SUPPLIED ENTRIES >>
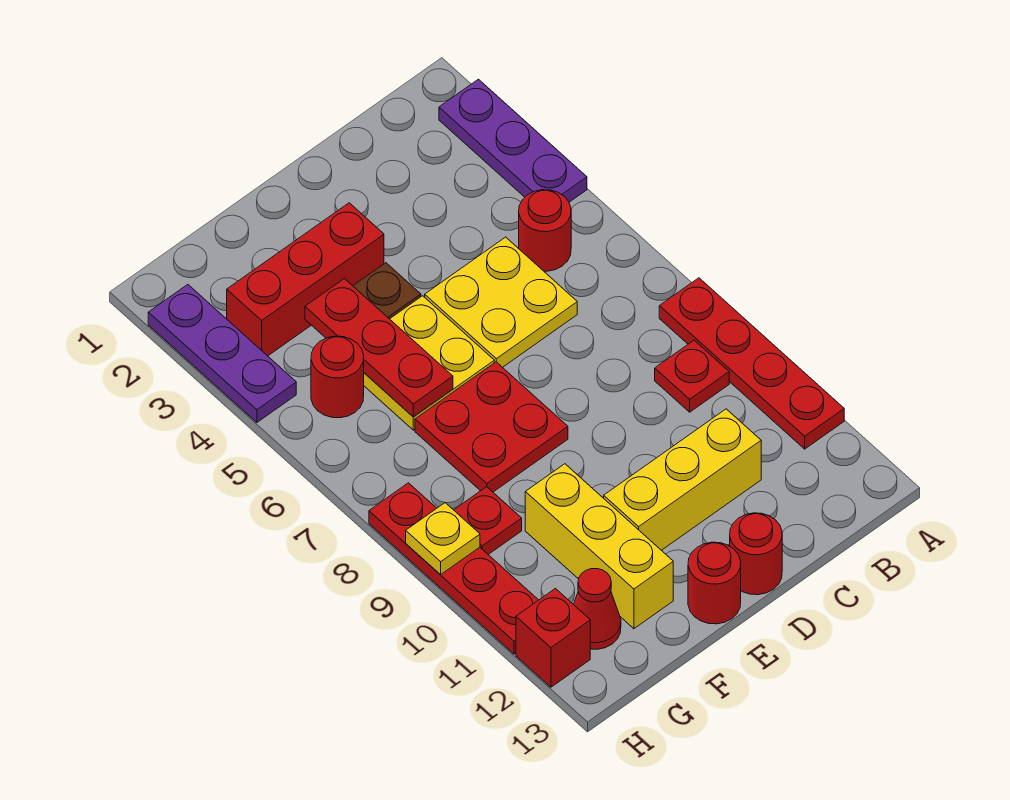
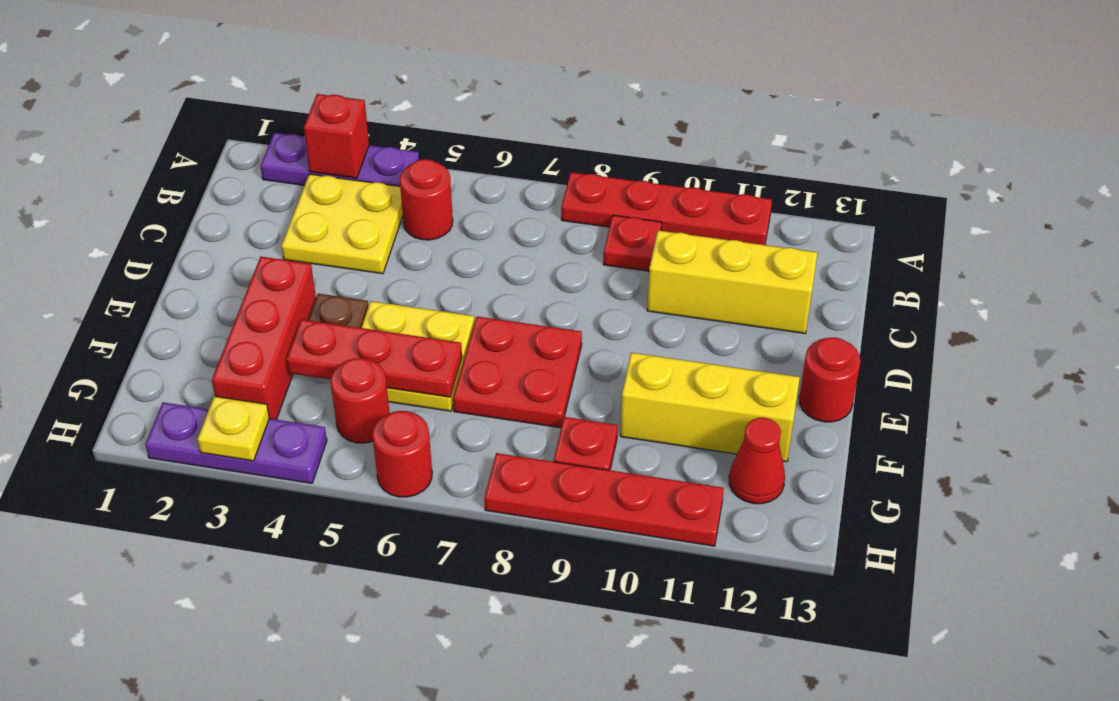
yellow plate C5:D6 level 1 -> yellow plate B3:C4 level 1
yellow brick C11:E11 level 1 -> yellow brick C10:C12 level 1
red round brick D13 level 1 -> red round brick H6 level 1
yellow plate H9 level 2 -> yellow plate H3 level 2
red brick H12 level 1 -> red brick A3 level 2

ABOUT THIS TASK >> Pull out every line of the entries that includes the word "yellow".

SOLUTION BELOW >>
yellow plate C5:D6 level 1 -> yellow plate B3:C4 level 1
yellow brick C11:E11 level 1 -> yellow brick C10:C12 level 1
yellow plate H9 level 2 -> yellow plate H3 level 2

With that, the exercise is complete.